#### [About this task]
Copy the lines of the records below verbatim, starting at the line containing "Question: Is white plush" and ending at the line containing "(B) chest of drawers", with both of those lines included.
+===+
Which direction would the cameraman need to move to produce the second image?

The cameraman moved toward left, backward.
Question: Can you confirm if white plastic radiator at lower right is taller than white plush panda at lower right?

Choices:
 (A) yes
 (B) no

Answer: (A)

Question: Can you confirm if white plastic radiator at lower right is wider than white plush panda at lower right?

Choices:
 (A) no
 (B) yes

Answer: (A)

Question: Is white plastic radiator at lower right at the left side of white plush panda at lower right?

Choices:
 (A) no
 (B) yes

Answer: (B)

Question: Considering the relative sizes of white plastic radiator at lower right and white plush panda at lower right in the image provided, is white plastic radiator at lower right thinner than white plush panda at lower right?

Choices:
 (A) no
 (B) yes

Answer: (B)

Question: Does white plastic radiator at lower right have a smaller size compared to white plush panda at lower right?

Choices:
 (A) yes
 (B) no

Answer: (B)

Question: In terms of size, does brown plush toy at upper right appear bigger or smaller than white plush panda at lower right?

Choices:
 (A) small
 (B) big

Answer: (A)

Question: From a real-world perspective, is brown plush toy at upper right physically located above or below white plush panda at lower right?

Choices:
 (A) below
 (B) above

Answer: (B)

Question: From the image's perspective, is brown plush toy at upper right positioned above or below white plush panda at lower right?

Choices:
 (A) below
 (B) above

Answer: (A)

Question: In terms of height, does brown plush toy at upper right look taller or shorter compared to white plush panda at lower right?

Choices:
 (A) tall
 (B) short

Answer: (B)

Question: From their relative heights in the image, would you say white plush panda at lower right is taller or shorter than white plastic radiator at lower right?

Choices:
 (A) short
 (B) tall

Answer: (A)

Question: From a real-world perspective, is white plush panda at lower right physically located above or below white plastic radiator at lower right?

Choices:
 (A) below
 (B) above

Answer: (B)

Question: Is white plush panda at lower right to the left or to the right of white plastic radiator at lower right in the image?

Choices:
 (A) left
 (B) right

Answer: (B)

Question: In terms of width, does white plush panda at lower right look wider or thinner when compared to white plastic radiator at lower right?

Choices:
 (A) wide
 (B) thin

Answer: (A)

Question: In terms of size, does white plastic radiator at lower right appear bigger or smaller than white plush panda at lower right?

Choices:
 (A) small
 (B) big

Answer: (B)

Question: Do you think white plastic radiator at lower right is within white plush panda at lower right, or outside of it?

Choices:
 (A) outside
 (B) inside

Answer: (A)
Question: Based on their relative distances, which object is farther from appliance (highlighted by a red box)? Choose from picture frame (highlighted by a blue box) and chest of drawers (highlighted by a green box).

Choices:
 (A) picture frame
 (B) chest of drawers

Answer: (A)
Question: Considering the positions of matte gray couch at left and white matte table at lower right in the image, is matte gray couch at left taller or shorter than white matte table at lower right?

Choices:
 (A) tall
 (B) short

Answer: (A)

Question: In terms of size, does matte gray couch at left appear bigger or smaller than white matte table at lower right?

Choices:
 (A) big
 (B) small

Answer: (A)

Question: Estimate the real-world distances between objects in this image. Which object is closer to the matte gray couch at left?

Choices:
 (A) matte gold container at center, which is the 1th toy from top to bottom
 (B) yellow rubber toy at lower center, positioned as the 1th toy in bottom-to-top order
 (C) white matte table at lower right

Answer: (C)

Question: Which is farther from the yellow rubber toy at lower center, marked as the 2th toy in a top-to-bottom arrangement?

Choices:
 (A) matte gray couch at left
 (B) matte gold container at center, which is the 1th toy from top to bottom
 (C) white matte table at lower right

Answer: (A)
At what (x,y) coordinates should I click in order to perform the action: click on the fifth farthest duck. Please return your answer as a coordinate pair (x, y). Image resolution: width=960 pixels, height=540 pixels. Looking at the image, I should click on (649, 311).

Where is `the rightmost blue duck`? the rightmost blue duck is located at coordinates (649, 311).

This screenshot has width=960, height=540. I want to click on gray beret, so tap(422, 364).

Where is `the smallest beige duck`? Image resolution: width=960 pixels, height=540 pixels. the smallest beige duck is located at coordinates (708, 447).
+===+
#### [Written response]
Question: Is white plush panda at lower right to the left or to the right of white plastic radiator at lower right in the image?

Choices:
 (A) left
 (B) right

Answer: (B)

Question: In terms of width, does white plush panda at lower right look wider or thinner when compared to white plastic radiator at lower right?

Choices:
 (A) wide
 (B) thin

Answer: (A)

Question: In terms of size, does white plastic radiator at lower right appear bigger or smaller than white plush panda at lower right?

Choices:
 (A) small
 (B) big

Answer: (B)

Question: Do you think white plastic radiator at lower right is within white plush panda at lower right, or outside of it?

Choices:
 (A) outside
 (B) inside

Answer: (A)
Question: Based on their relative distances, which object is farther from appliance (highlighted by a red box)? Choose from picture frame (highlighted by a blue box) and chest of drawers (highlighted by a green box).

Choices:
 (A) picture frame
 (B) chest of drawers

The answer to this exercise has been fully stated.